Coordinate-based change listings:

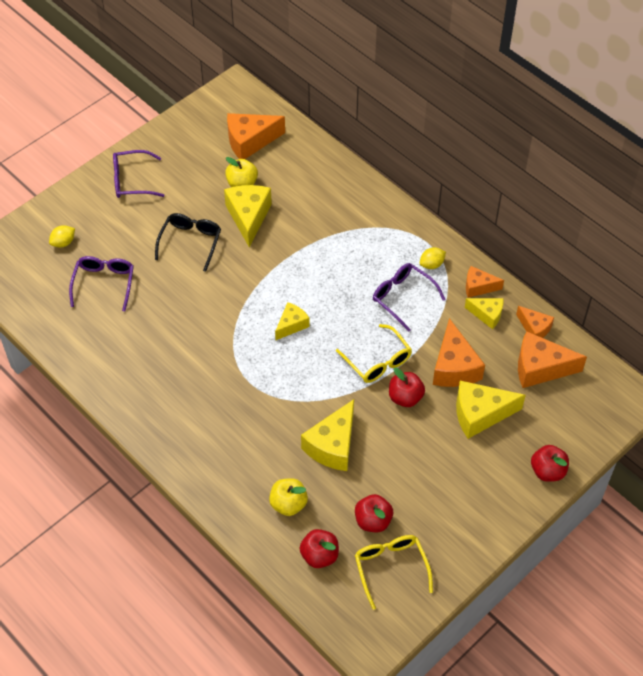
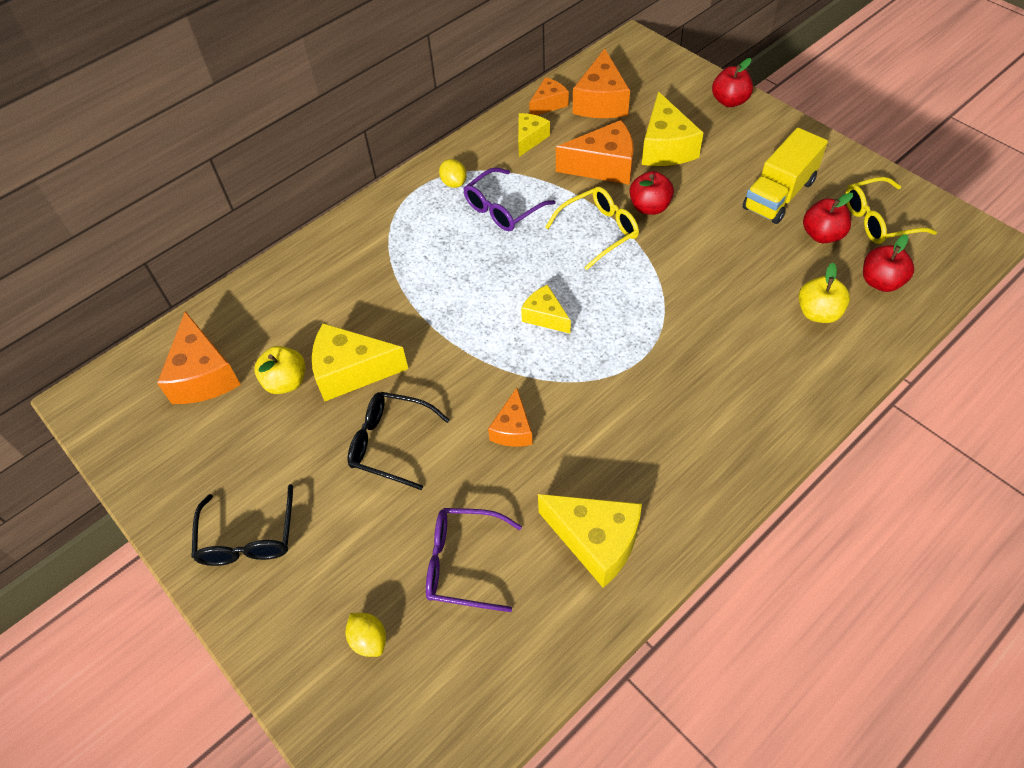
camera: 85 degrees left, 0 degrees up
(132, 181) = (248, 538): purple glasses -> black glasses
(332, 445) = (726, 272): yellow cheese -> yellow cheese (596, 541)
(421, 495) = (779, 195): none -> yellow truck
(478, 287) = (490, 145): orange cheese -> orange cheese (513, 429)

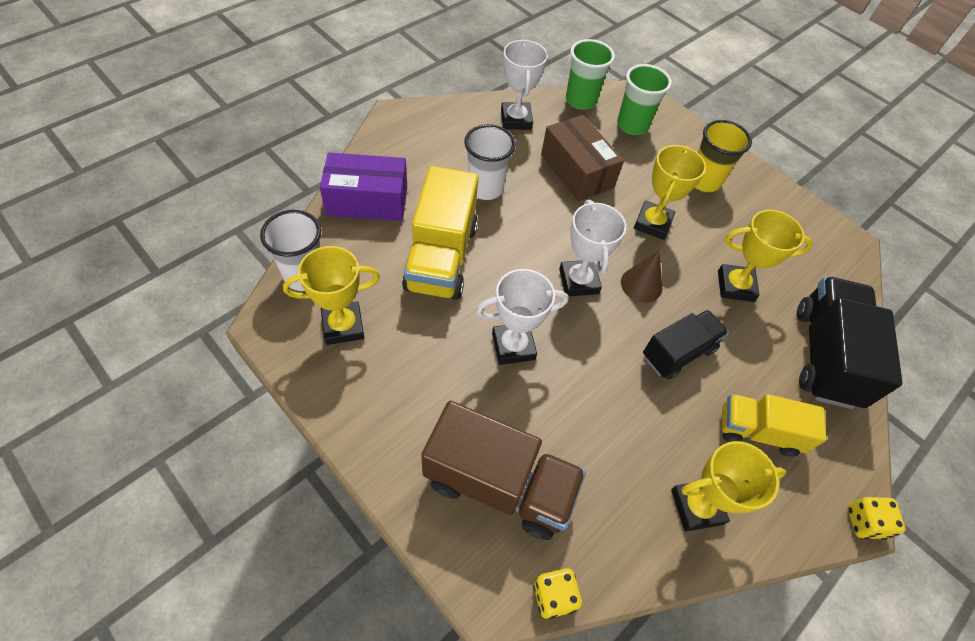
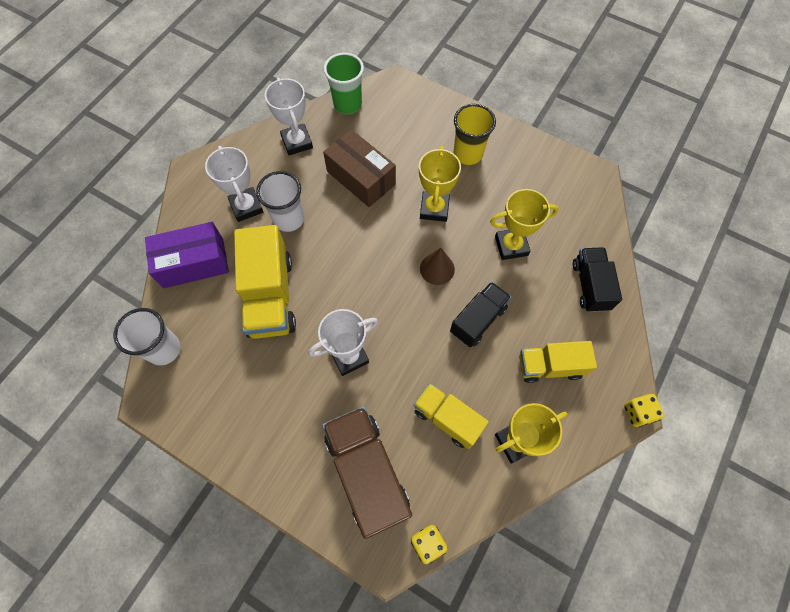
camera: 10 degrees left, 10 degrees up
(343, 326) = (209, 383): yellow trophy -> none
(499, 484) = (367, 473): brown truck -> brown truck turned 120 degrees counterclockwise
(578, 281) = (386, 282): white trophy -> white trophy (246, 207)
(615, 452) = (447, 419): none -> yellow truck
(632, 125) = (397, 116): green cup -> none
(824, 356) = (590, 286): black truck -> black truck, size x0.63

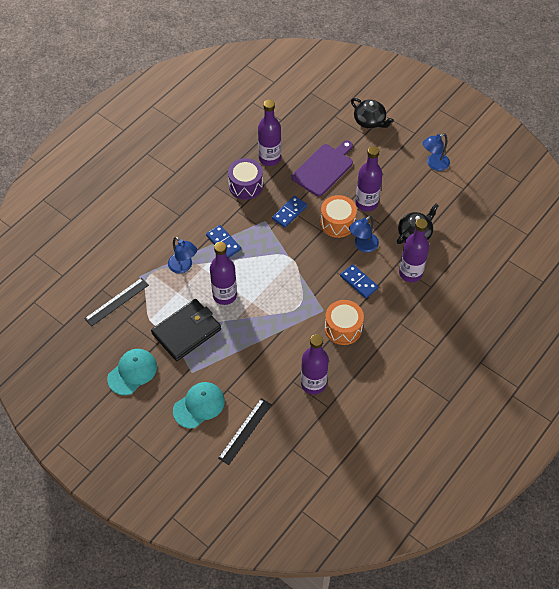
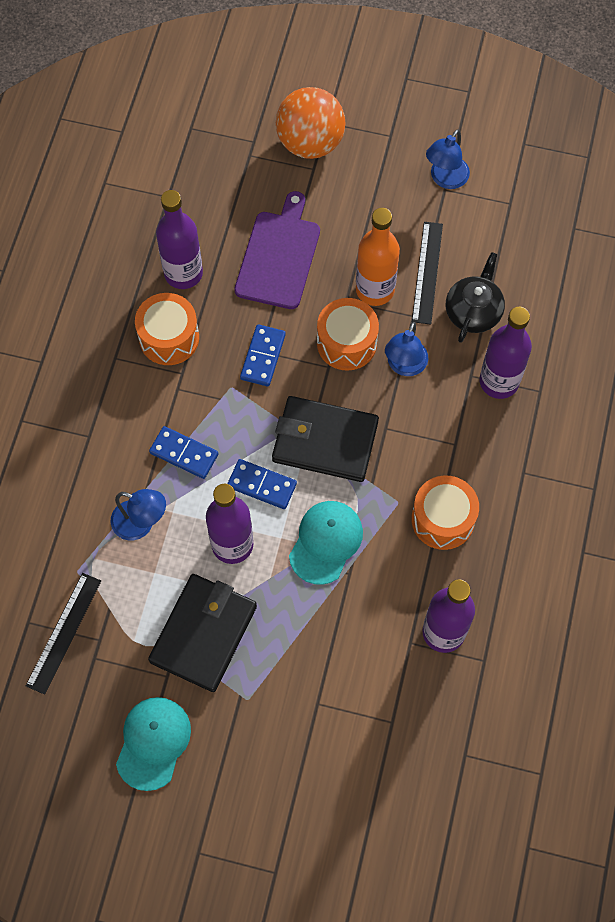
camera: 25 degrees left, 10 degrees up
(199, 405) = (287, 750): turquoise cap -> turquoise cap (326, 542)
(245, 185) = (169, 338): purple drum -> orange drum
(245, 431) = (379, 759): black ruler -> black ruler (427, 272)
(300, 265) = (325, 441): none -> black wallet
(358, 282) = (429, 431): blue domino -> blue domino (262, 485)
(366, 203) = (375, 290): purple bottle -> orange bottle
(370, 121) = (310, 143): black teapot -> orange ball

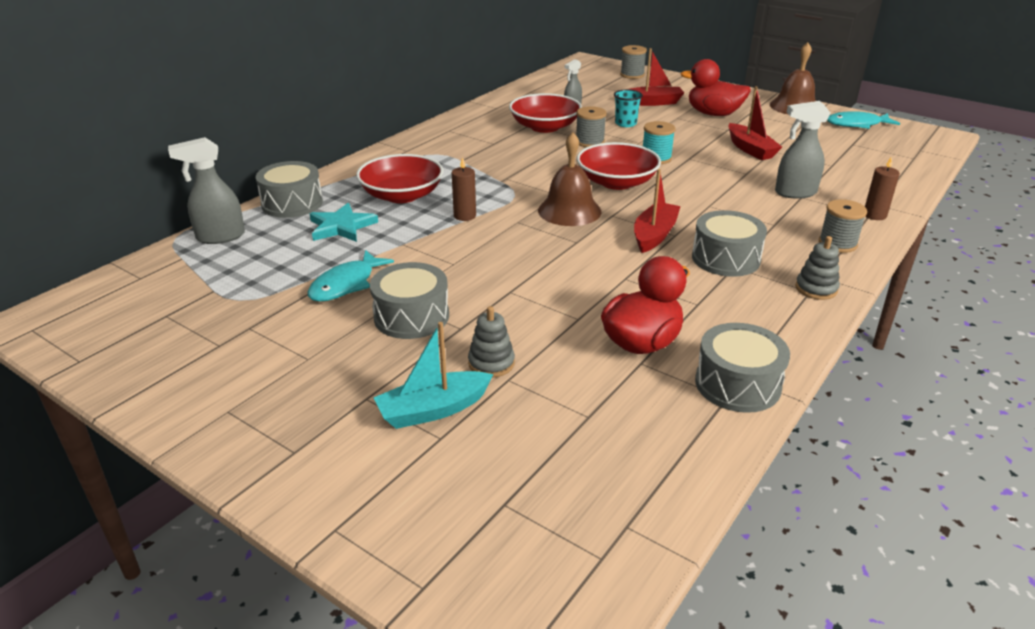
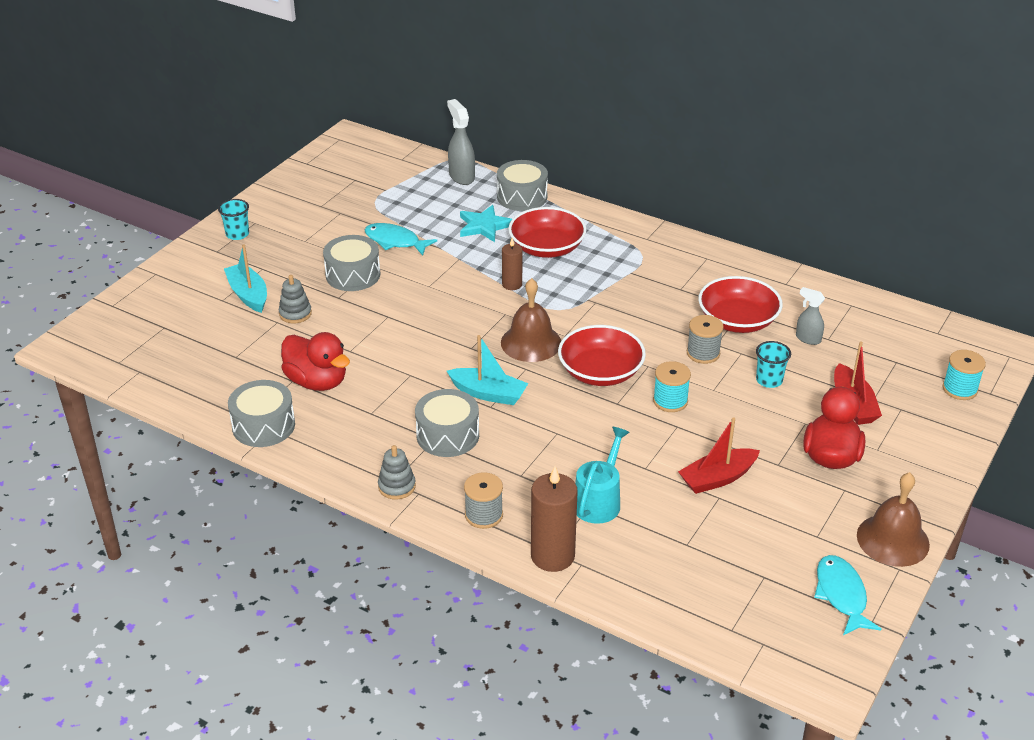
camera: 85 degrees right, 5 degrees up
(253, 429) = (237, 234): none -> turquoise cup
(632, 75) = (960, 389): grey spool -> turquoise spool
(654, 235) = (488, 393): red boat -> turquoise boat
(795, 193) = (599, 500): grey spray bottle -> turquoise watering can
(874, 215) = (552, 556): brown candle -> brown candle, size x1.74

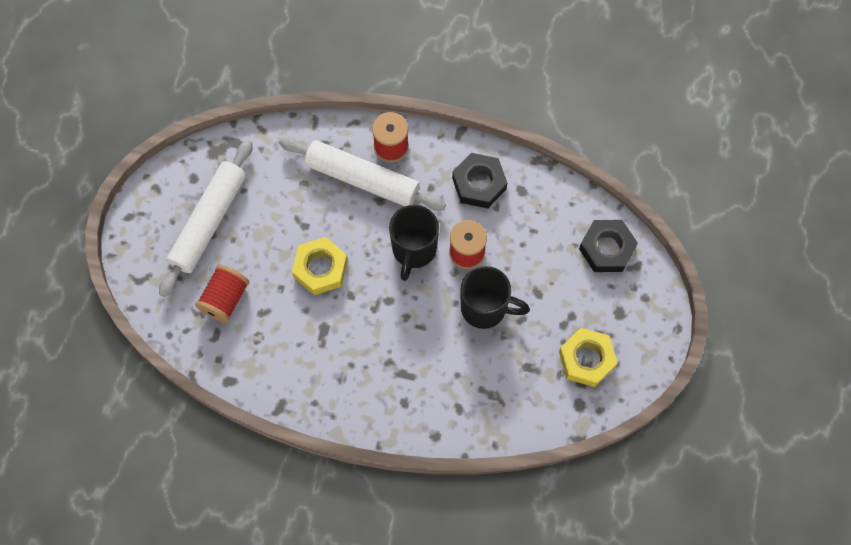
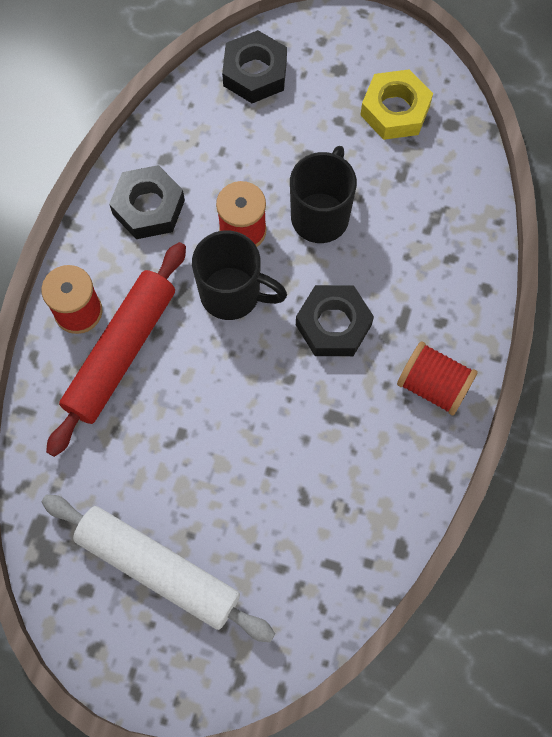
camera: 85 degrees left, 0 degrees up
(225, 299) = (279, 550): red spool -> red spool (433, 386)
(320, 268) = (246, 416): yellow nut -> none
(362, 179) = (121, 352): white rolling pin -> red rolling pin
(395, 323) = (333, 325): none -> black nut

**WHAT IS BEING ASKED**
Locate and copy each line in the data above that includes the word "degrees".

**TASK RESPONSE**
camera: 85 degrees left, 0 degrees up
camera: 10 degrees left, 10 degrees up
(499, 484) = (367, 473): brown truck -> brown truck turned 120 degrees counterclockwise
camera: 25 degrees left, 10 degrees up
camera: 85 degrees right, 5 degrees up
camera: 85 degrees left, 0 degrees up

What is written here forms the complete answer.